Dataset excerpts:
====
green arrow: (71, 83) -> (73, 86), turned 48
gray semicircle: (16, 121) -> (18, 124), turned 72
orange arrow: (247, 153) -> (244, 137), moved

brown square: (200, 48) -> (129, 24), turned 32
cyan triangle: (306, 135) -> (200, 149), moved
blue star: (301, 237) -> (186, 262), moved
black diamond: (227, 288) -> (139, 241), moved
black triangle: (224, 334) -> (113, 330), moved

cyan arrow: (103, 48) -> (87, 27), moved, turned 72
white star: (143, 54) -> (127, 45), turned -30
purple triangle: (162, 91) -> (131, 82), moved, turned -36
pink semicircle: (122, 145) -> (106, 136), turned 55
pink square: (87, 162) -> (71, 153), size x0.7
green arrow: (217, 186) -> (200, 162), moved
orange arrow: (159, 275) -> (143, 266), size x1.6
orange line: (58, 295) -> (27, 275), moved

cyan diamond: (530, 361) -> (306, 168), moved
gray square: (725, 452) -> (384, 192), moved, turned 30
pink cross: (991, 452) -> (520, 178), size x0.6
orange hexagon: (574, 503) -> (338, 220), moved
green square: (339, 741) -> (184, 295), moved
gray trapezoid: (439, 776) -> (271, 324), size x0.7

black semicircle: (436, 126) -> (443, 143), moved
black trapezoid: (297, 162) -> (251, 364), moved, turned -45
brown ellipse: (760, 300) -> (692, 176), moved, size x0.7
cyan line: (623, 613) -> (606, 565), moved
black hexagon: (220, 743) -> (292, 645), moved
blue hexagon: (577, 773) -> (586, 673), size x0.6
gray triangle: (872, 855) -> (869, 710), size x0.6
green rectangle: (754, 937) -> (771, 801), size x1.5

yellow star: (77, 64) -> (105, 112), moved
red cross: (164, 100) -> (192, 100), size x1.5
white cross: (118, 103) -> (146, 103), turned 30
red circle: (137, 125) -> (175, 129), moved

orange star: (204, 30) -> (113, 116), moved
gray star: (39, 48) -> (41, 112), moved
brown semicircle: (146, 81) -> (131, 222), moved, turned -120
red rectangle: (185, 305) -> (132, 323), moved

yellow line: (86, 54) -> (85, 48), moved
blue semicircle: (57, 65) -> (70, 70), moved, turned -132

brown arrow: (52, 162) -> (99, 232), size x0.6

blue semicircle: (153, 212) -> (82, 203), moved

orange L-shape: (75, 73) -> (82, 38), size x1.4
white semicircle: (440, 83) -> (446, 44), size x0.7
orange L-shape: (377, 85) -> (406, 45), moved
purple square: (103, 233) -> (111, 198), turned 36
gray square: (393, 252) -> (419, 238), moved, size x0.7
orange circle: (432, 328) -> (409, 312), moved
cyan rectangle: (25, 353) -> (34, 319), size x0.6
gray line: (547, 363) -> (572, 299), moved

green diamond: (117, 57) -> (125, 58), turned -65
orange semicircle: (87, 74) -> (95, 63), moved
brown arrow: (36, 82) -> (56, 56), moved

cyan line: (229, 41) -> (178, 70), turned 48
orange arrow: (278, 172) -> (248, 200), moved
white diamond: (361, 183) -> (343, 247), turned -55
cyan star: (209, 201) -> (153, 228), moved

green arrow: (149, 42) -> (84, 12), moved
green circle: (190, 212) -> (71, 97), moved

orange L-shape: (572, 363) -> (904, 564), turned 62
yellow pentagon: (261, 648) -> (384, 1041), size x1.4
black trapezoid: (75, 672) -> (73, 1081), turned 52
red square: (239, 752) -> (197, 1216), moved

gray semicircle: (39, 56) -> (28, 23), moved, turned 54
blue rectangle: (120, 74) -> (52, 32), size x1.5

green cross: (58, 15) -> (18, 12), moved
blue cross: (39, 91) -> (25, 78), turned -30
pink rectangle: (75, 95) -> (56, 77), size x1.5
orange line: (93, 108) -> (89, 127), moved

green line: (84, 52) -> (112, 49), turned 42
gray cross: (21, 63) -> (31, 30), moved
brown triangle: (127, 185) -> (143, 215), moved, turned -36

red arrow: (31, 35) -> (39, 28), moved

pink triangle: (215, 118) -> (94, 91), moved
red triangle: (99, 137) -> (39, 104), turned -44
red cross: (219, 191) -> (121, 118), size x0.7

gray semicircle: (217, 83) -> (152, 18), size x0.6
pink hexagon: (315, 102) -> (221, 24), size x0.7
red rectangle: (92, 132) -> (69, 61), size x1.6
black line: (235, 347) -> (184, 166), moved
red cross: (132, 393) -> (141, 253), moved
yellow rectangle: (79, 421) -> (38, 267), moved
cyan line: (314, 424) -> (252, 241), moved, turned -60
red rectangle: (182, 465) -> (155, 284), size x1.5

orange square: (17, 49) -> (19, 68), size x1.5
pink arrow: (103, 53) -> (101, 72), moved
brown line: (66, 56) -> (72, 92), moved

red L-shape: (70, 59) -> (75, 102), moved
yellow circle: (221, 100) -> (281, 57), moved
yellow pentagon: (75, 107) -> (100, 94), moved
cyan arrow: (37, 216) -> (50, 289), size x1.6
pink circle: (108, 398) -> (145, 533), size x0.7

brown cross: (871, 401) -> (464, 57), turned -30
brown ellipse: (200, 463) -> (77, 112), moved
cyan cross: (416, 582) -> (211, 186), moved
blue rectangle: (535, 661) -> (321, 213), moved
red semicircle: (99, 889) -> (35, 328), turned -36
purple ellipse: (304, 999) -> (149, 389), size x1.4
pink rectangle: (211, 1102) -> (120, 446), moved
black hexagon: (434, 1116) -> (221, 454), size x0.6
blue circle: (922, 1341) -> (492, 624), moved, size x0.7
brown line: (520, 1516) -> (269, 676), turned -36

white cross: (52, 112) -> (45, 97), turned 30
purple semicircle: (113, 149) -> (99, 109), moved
====
| Problem |
What do the lines above say from the one containing "black diamond: (227, 288)" down to the one containing "black hexagon: (220, 743)"? Return them exactly, both end lines included, and only them.

| Result below |
black diamond: (227, 288) -> (139, 241), moved
black triangle: (224, 334) -> (113, 330), moved

cyan arrow: (103, 48) -> (87, 27), moved, turned 72
white star: (143, 54) -> (127, 45), turned -30
purple triangle: (162, 91) -> (131, 82), moved, turned -36
pink semicircle: (122, 145) -> (106, 136), turned 55
pink square: (87, 162) -> (71, 153), size x0.7
green arrow: (217, 186) -> (200, 162), moved
orange arrow: (159, 275) -> (143, 266), size x1.6
orange line: (58, 295) -> (27, 275), moved

cyan diamond: (530, 361) -> (306, 168), moved
gray square: (725, 452) -> (384, 192), moved, turned 30
pink cross: (991, 452) -> (520, 178), size x0.6
orange hexagon: (574, 503) -> (338, 220), moved
green square: (339, 741) -> (184, 295), moved
gray trapezoid: (439, 776) -> (271, 324), size x0.7

black semicircle: (436, 126) -> (443, 143), moved
black trapezoid: (297, 162) -> (251, 364), moved, turned -45
brown ellipse: (760, 300) -> (692, 176), moved, size x0.7
cyan line: (623, 613) -> (606, 565), moved
black hexagon: (220, 743) -> (292, 645), moved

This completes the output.